> _Information given_:
☆ ☆ ☆ ☆ ☆
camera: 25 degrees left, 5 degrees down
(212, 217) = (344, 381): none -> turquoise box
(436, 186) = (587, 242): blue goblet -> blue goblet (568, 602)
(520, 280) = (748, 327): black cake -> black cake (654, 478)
☆ ☆ ☆ ☆ ☆
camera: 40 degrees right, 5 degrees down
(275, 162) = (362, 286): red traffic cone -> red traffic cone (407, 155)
☆ ☆ ☆ ☆ ☆
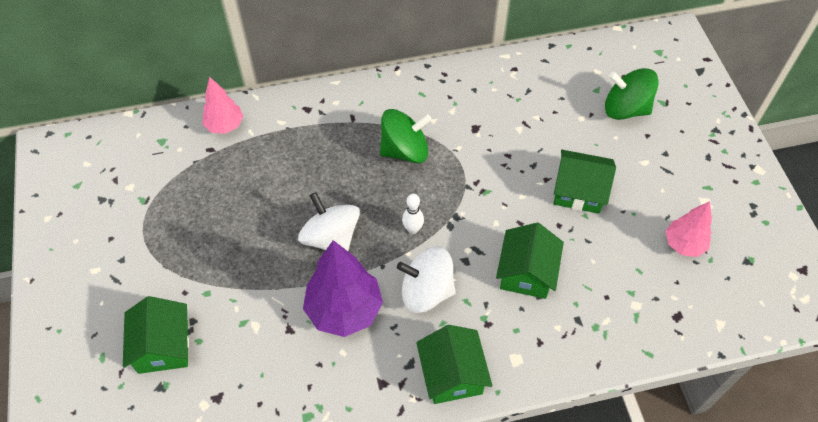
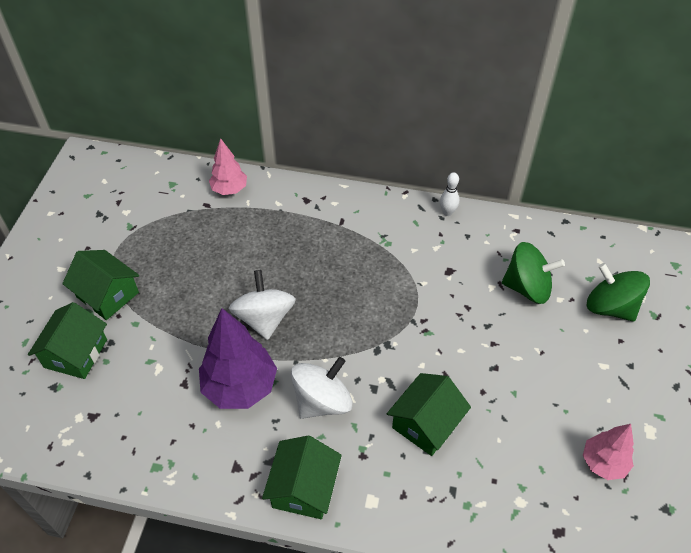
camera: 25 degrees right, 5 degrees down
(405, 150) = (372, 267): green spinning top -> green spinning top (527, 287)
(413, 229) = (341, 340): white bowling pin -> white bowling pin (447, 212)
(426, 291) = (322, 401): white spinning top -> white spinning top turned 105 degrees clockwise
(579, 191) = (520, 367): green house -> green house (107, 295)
☆ ☆ ☆ ☆ ☆
> _Exercise_:
Lines wanted from the listing above: the line with "(405, 150) = (372, 267): green" up to and including the line with "(579, 191) = (520, 367): green". Please write them out exactly, adding nothing else.

> _Solution_:
(405, 150) = (372, 267): green spinning top -> green spinning top (527, 287)
(413, 229) = (341, 340): white bowling pin -> white bowling pin (447, 212)
(426, 291) = (322, 401): white spinning top -> white spinning top turned 105 degrees clockwise
(579, 191) = (520, 367): green house -> green house (107, 295)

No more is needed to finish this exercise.